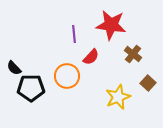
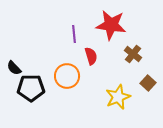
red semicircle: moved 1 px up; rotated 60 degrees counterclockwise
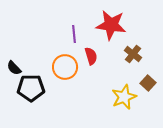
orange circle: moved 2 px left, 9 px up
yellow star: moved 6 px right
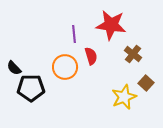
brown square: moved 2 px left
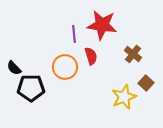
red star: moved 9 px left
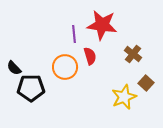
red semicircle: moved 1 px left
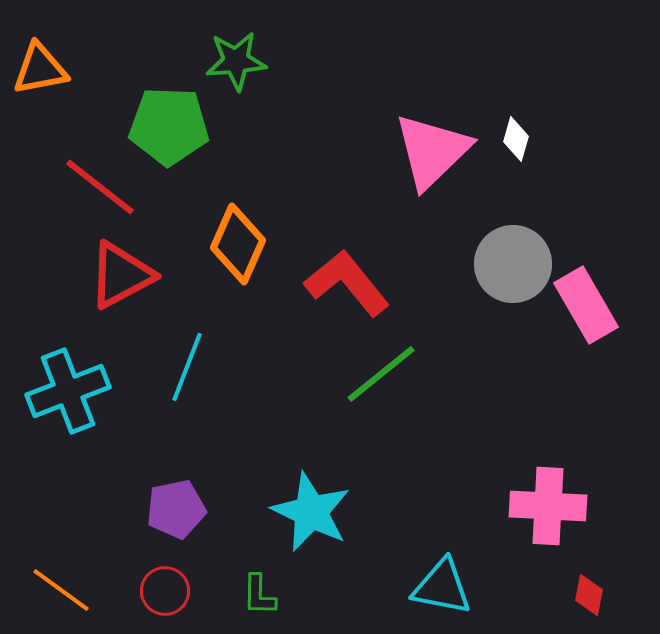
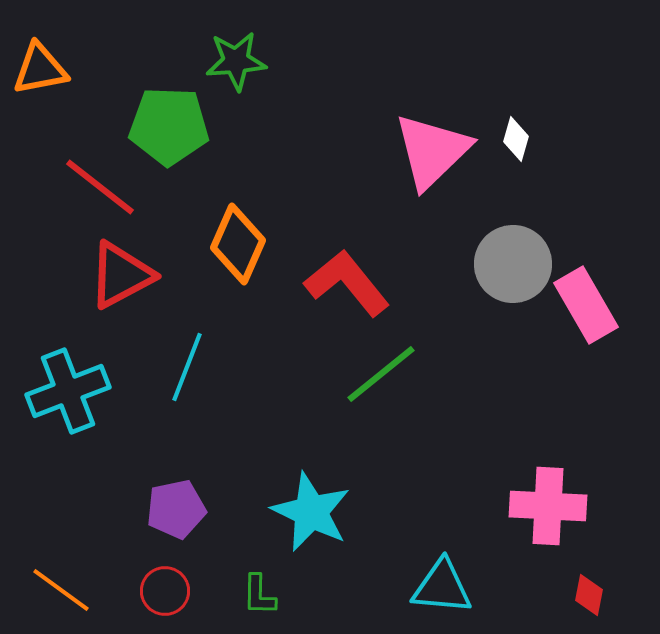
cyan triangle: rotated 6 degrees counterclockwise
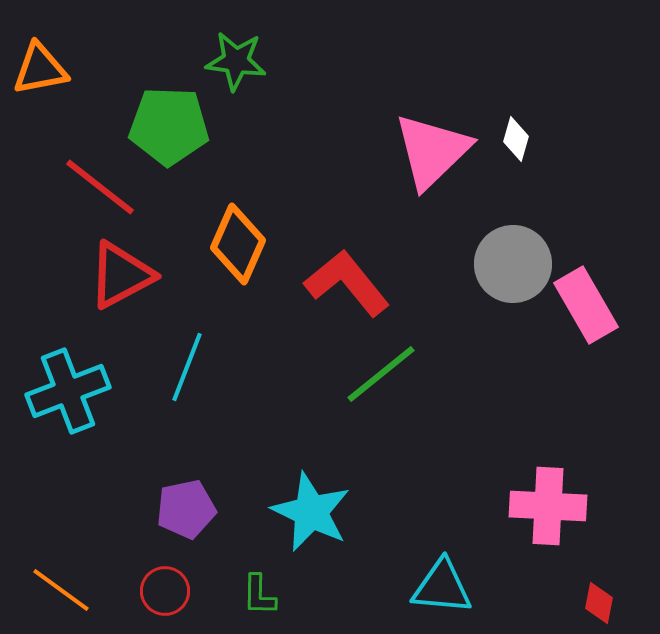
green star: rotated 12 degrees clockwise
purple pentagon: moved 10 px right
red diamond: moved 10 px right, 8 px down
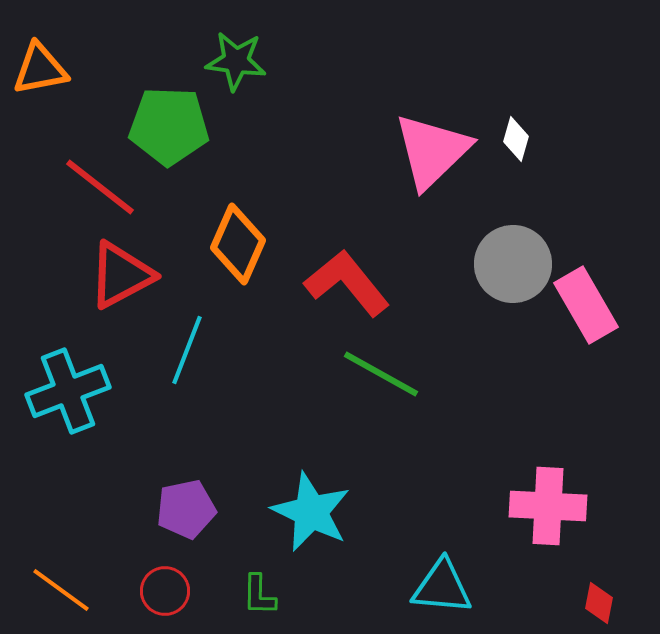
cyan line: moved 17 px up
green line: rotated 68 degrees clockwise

[What to produce]: Reproduce verbatim every line of text in the items above, keeping the original order and omitting the pictures.

[Solved problem]:
red semicircle: moved 1 px up; rotated 60 degrees counterclockwise
orange circle: moved 2 px left, 9 px up
yellow star: moved 6 px right
brown square: moved 2 px left
red star: moved 9 px left
red semicircle: moved 1 px left
cyan triangle: rotated 6 degrees counterclockwise
green star: rotated 12 degrees clockwise
purple pentagon: moved 10 px right
red diamond: moved 10 px right, 8 px down
cyan line: moved 17 px up
green line: rotated 68 degrees clockwise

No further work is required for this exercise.